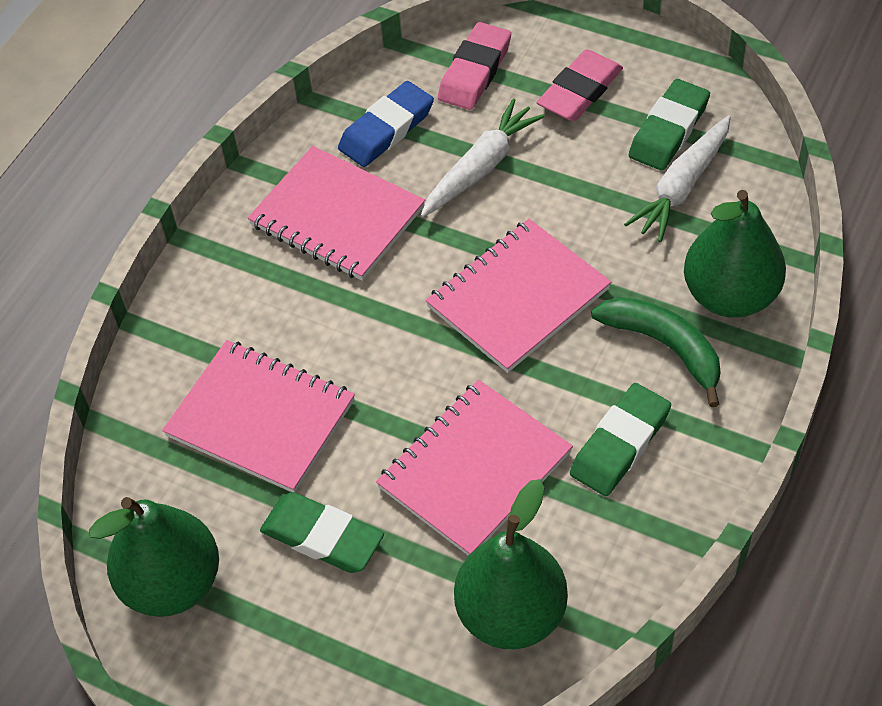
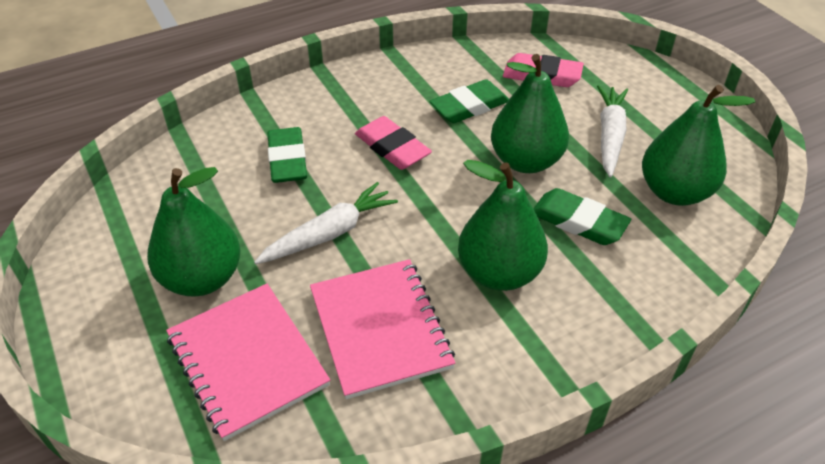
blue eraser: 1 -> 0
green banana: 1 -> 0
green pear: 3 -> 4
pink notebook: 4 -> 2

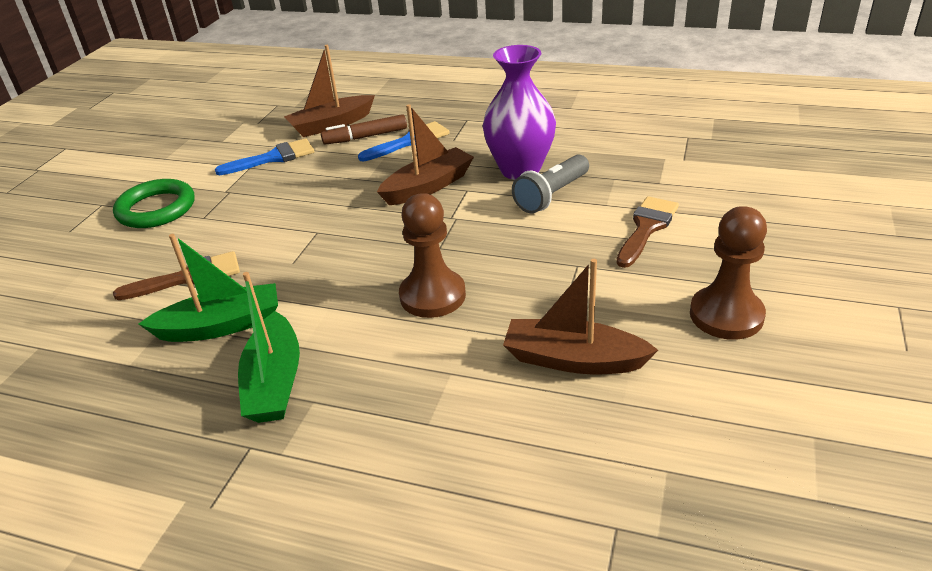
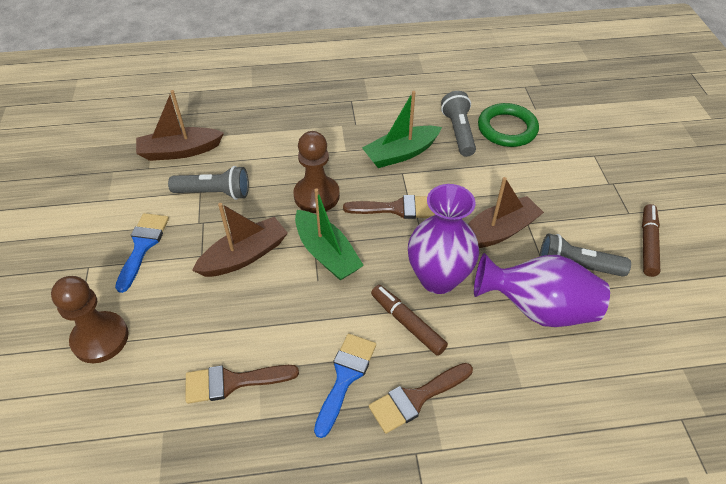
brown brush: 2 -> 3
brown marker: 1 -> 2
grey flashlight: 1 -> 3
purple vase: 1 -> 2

- - - -

▶ [Exercise]:
The task requires that every line above be transcribed exactly, without the images.

▶ [Answer to this task]:
blue eraser: 1 -> 0
green banana: 1 -> 0
green pear: 3 -> 4
pink notebook: 4 -> 2

brown brush: 2 -> 3
brown marker: 1 -> 2
grey flashlight: 1 -> 3
purple vase: 1 -> 2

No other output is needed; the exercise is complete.